# EXERCISE INSTRUCTIONS
Reproduce all of the entries character for character, while leaving out any pictures they contain.
EXERCISE DATA below:
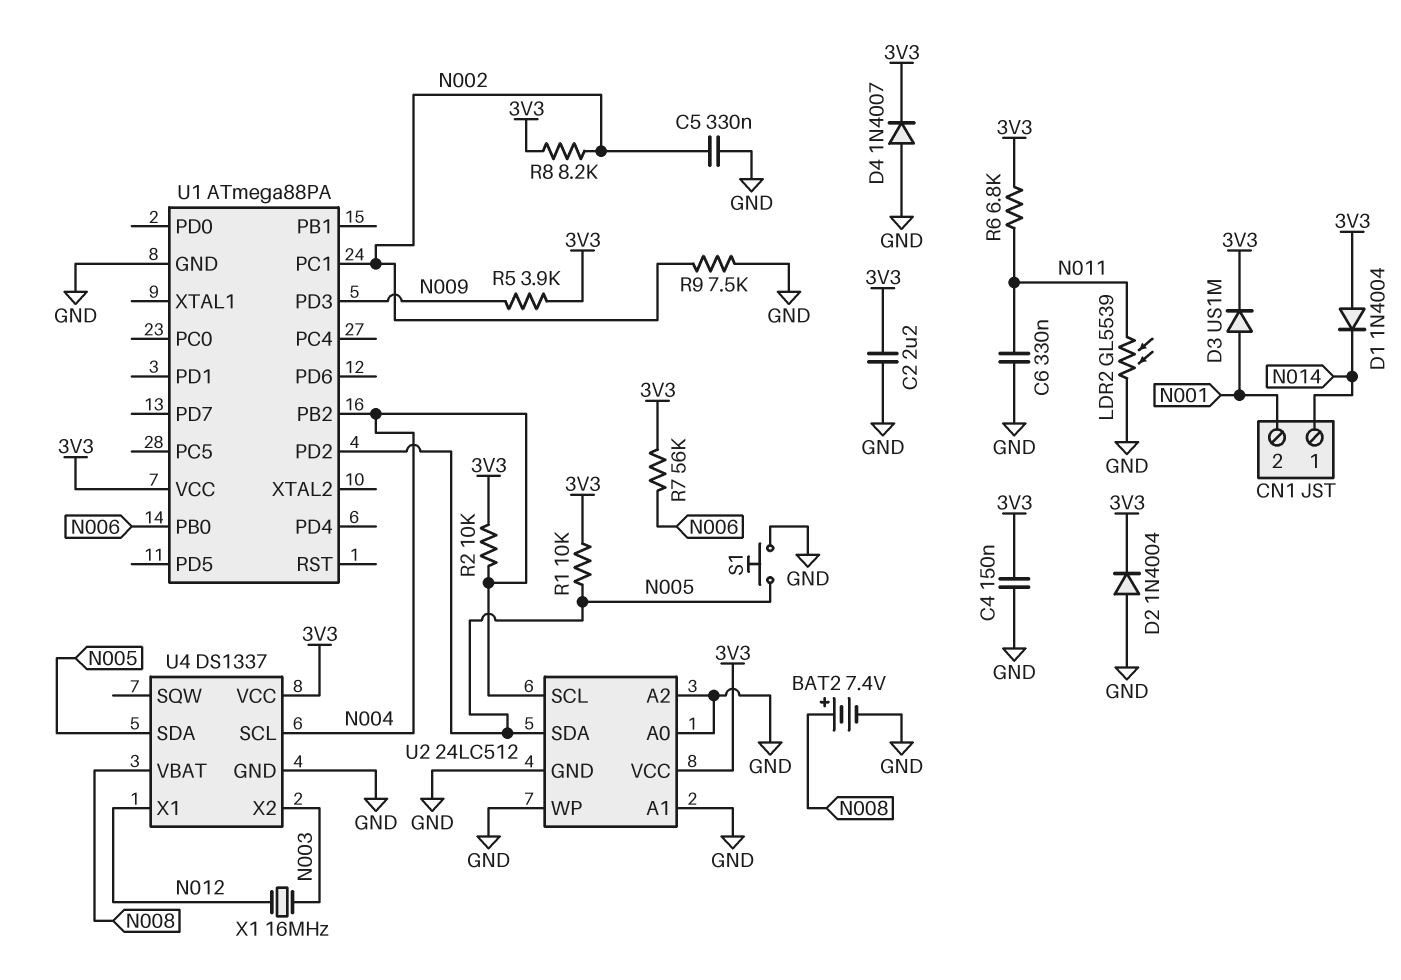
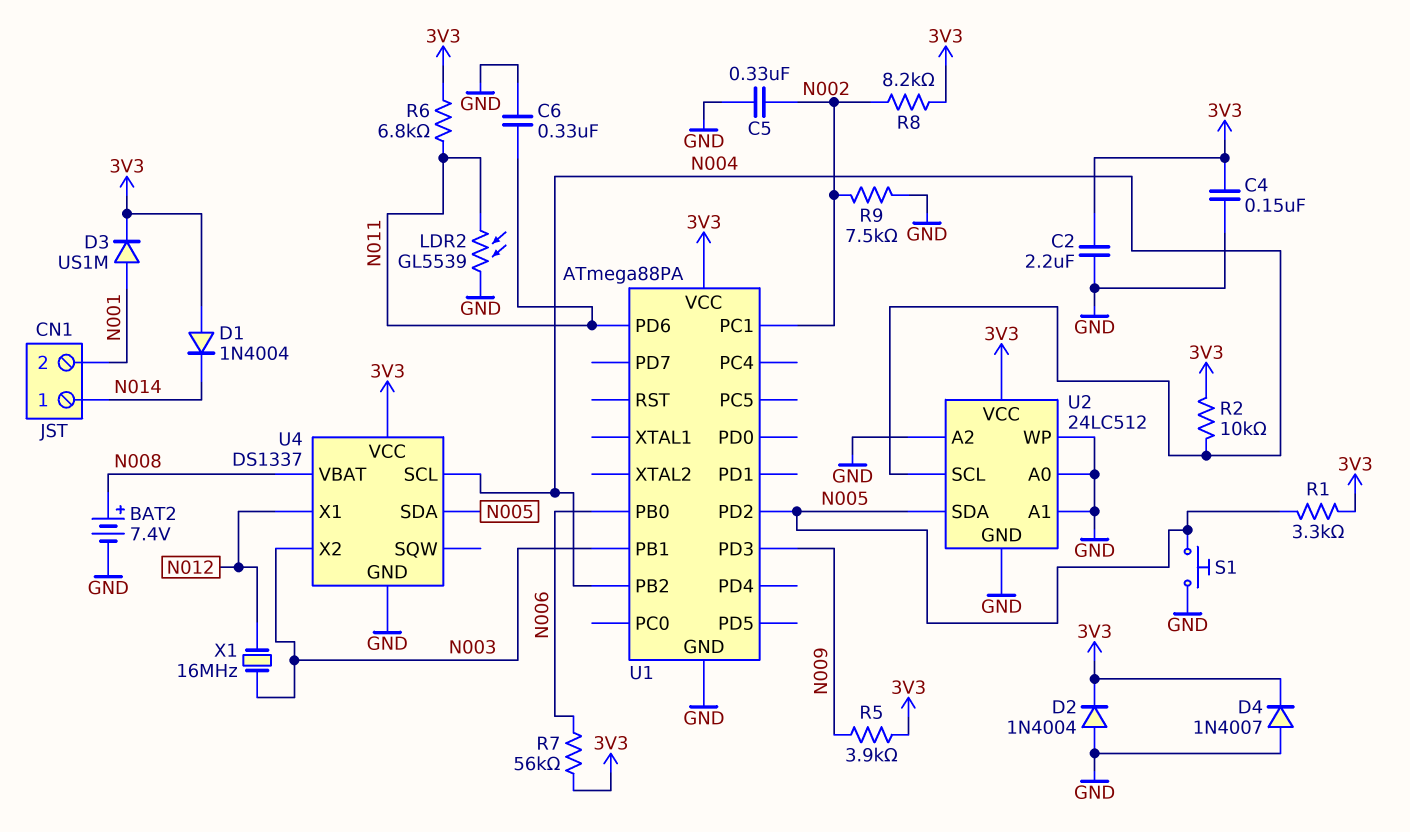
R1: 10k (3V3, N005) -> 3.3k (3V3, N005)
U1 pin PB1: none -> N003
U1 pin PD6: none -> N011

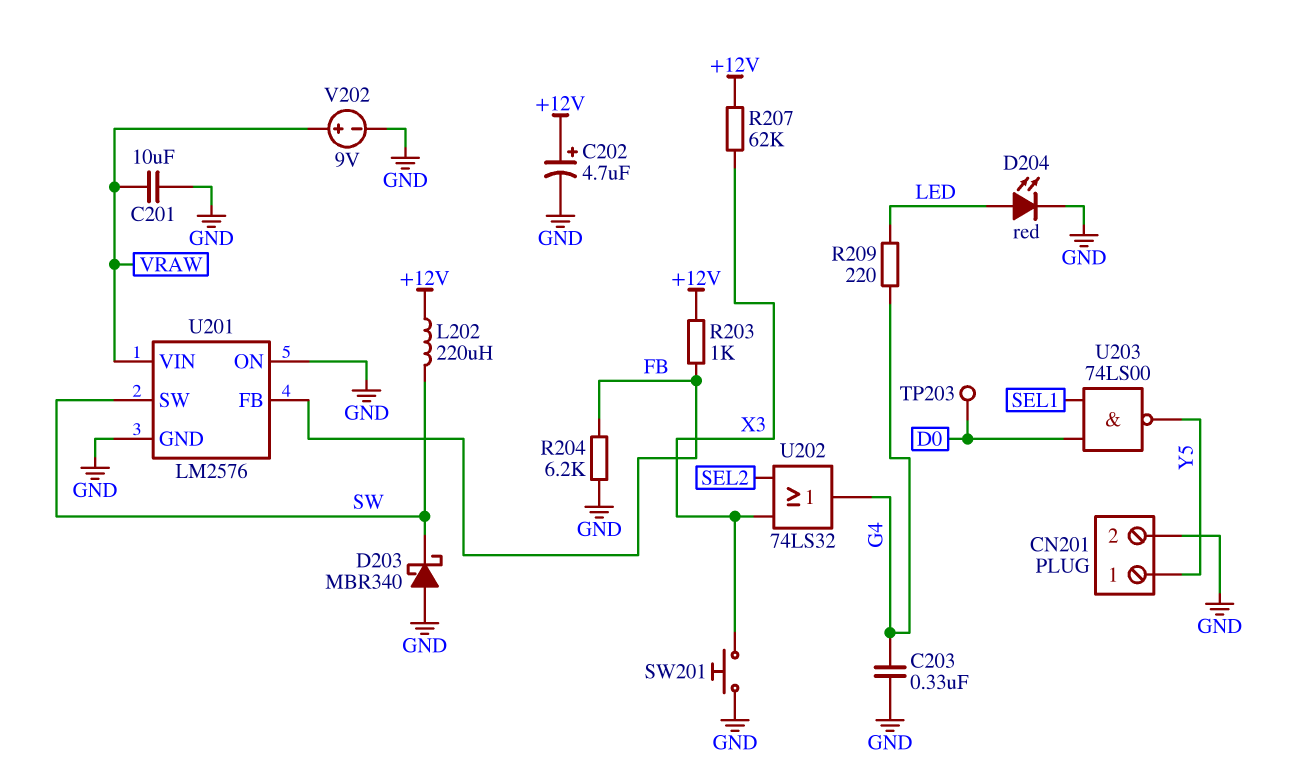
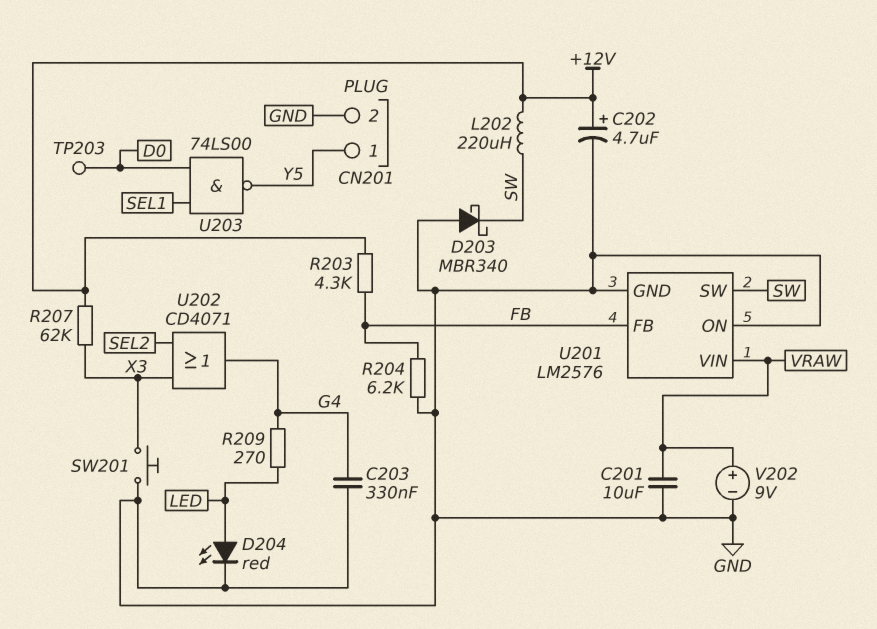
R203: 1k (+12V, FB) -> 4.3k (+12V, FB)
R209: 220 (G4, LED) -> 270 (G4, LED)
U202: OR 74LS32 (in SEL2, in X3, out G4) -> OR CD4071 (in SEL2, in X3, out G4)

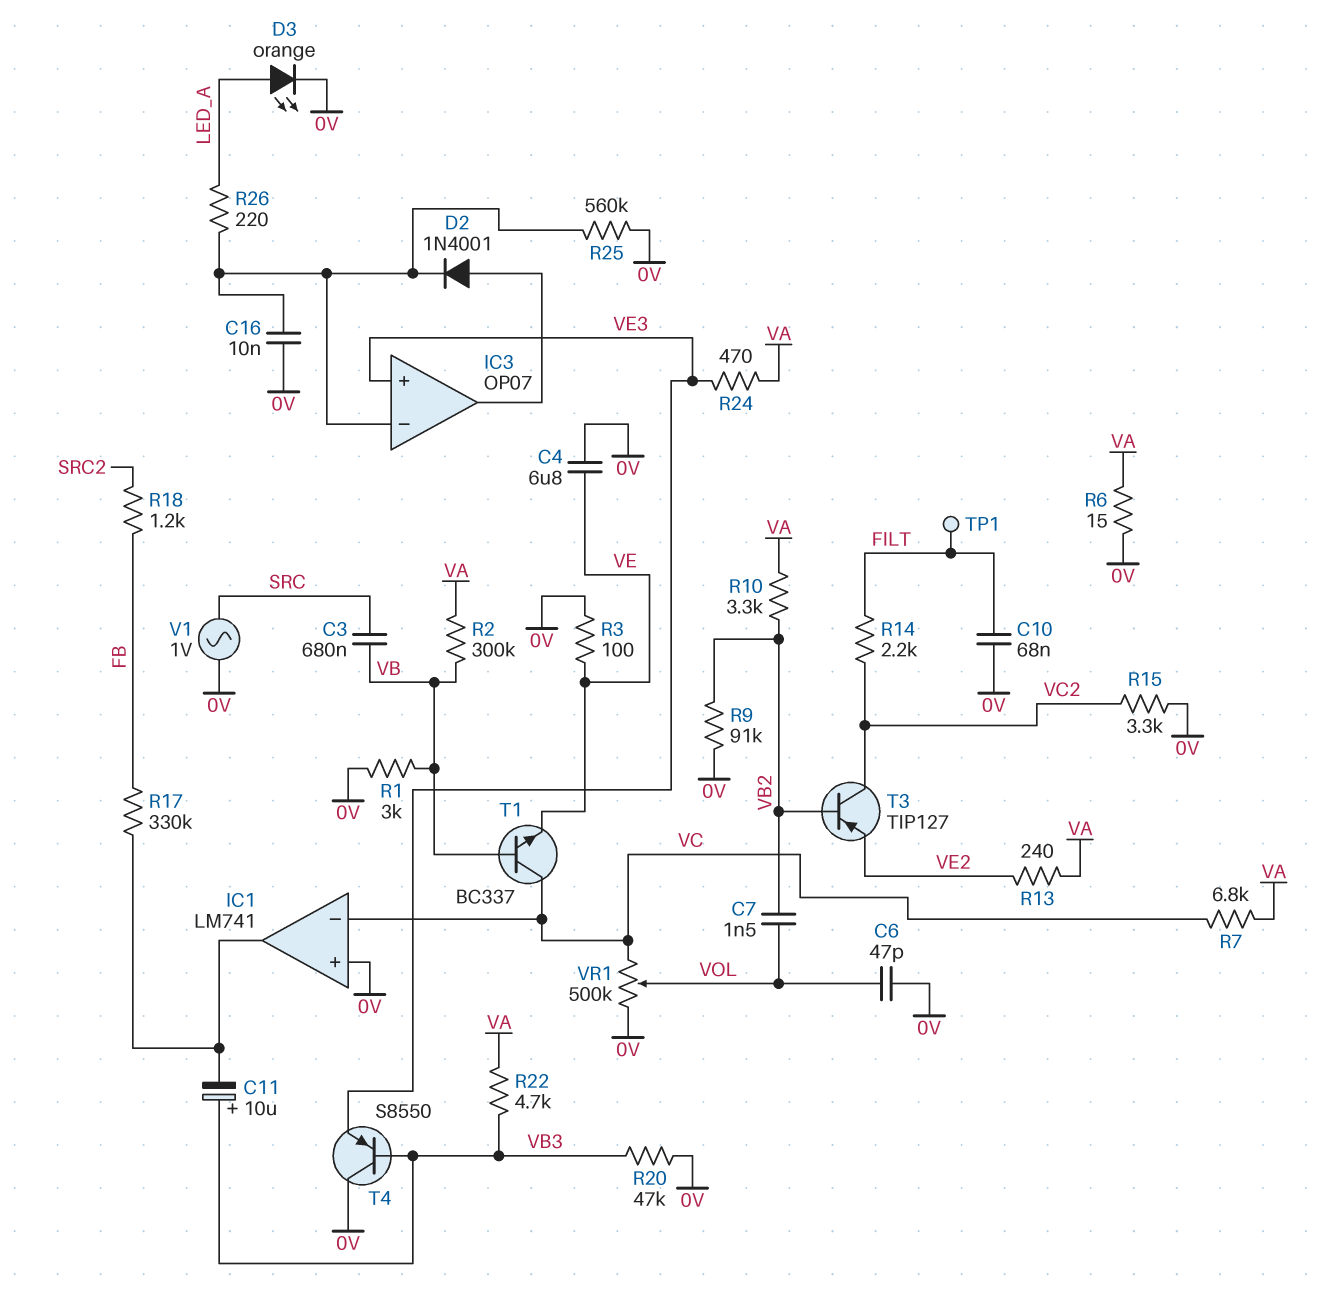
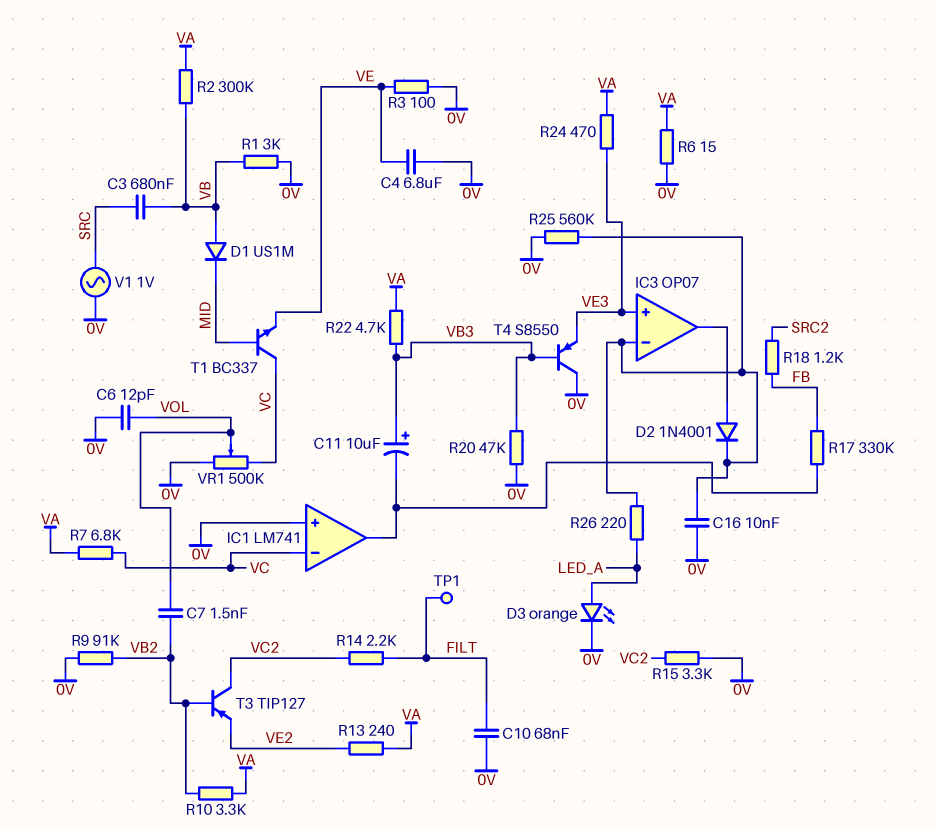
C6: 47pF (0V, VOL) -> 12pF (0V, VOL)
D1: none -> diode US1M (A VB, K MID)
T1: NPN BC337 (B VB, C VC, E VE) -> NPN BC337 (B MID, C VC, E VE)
End of EXERCISE DATA.
# WORKED SOLUTION
R1: 10k (3V3, N005) -> 3.3k (3V3, N005)
U1 pin PB1: none -> N003
U1 pin PD6: none -> N011

R203: 1k (+12V, FB) -> 4.3k (+12V, FB)
R209: 220 (G4, LED) -> 270 (G4, LED)
U202: OR 74LS32 (in SEL2, in X3, out G4) -> OR CD4071 (in SEL2, in X3, out G4)

C6: 47pF (0V, VOL) -> 12pF (0V, VOL)
D1: none -> diode US1M (A VB, K MID)
T1: NPN BC337 (B VB, C VC, E VE) -> NPN BC337 (B MID, C VC, E VE)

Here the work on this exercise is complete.